═════ Supplied records

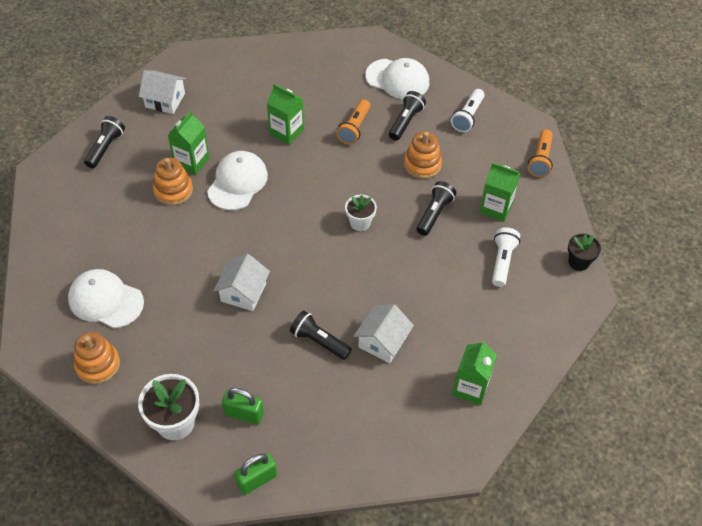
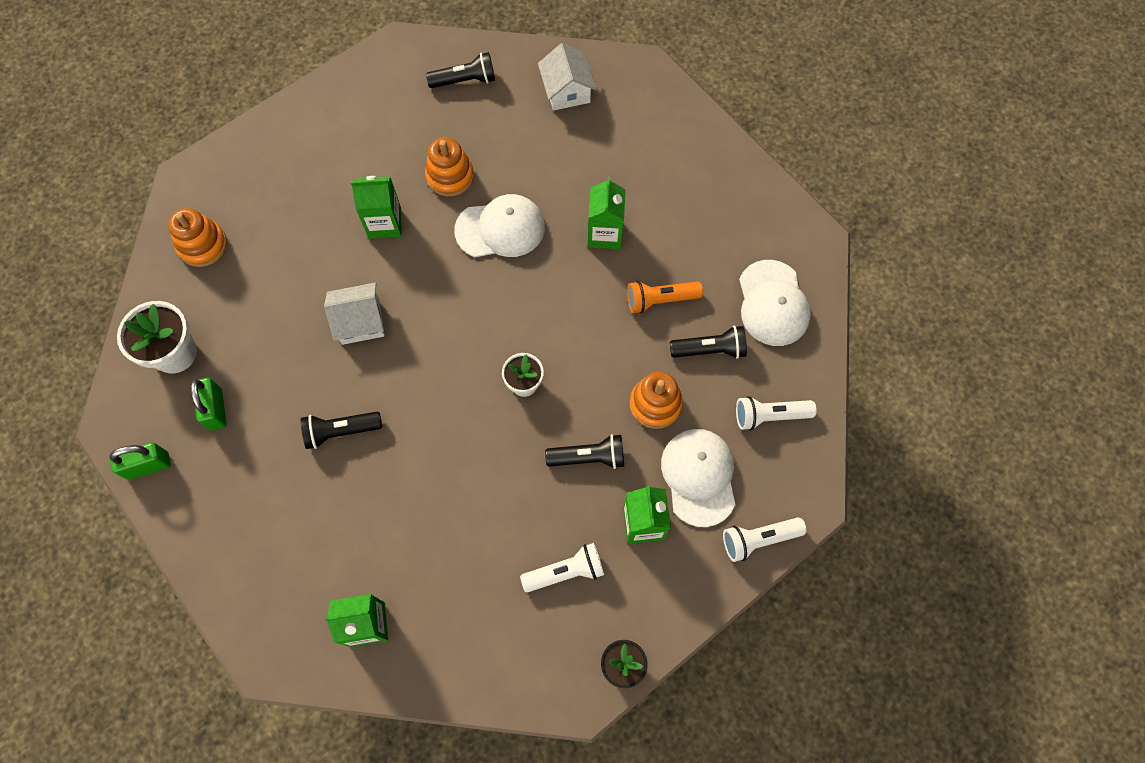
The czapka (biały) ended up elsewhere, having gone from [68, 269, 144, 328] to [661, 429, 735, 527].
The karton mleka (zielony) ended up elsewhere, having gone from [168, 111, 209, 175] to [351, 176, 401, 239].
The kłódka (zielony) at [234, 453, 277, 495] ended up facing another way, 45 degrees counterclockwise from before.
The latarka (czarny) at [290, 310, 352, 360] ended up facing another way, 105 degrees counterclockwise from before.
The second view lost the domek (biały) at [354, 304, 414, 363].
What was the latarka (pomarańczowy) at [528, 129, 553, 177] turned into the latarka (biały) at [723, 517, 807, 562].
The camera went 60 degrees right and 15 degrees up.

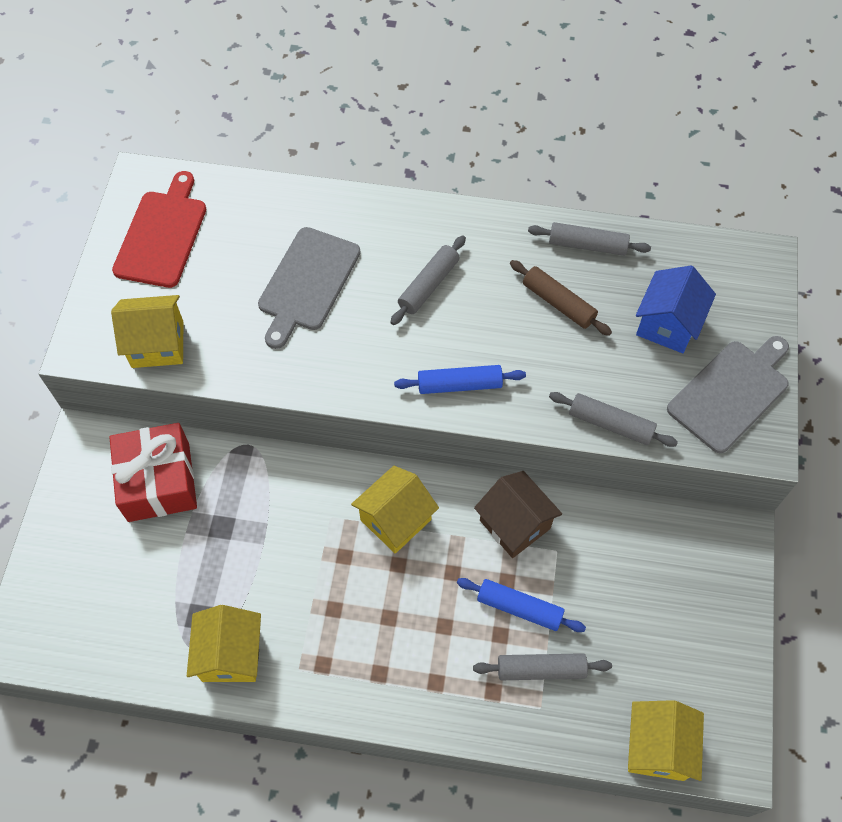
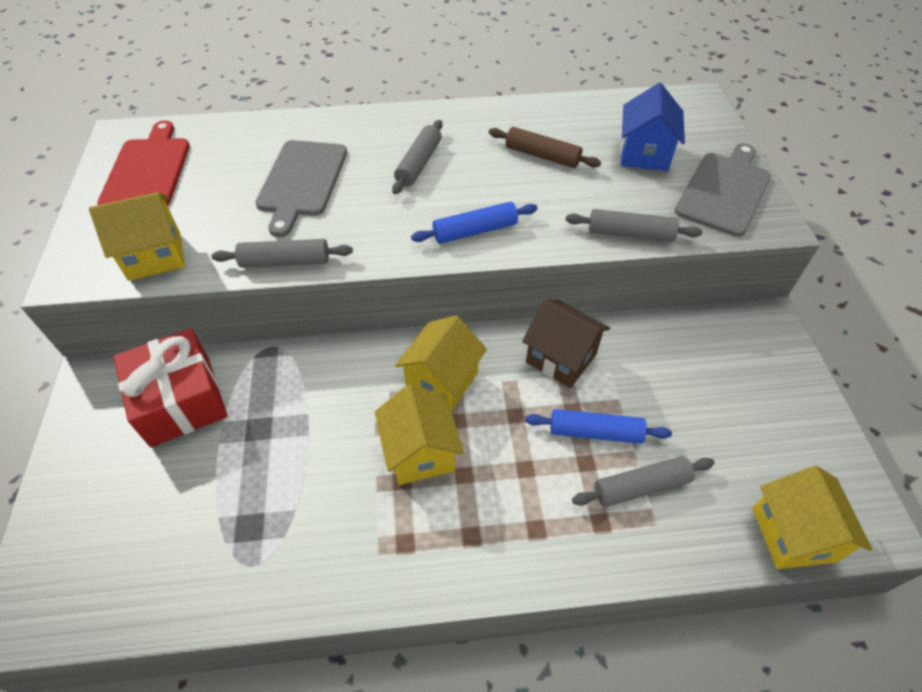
The domek (żółty) ended up elsewhere, having gone from [187, 605, 261, 682] to [375, 384, 464, 485].
The wałek do ciasta (szary) ended up elsewhere, having gone from [528, 222, 651, 256] to [211, 239, 353, 268].
The camera went 15 degrees left and 10 degrees down.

══════════

- What you should do
Quote, word for word and nothing more, every line from the line with "The camera went 60" to the end of the entries, including both ends; skip any pictures.

- Answer box
The camera went 60 degrees right and 15 degrees up.

The domek (żółty) ended up elsewhere, having gone from [187, 605, 261, 682] to [375, 384, 464, 485].
The wałek do ciasta (szary) ended up elsewhere, having gone from [528, 222, 651, 256] to [211, 239, 353, 268].
The camera went 15 degrees left and 10 degrees down.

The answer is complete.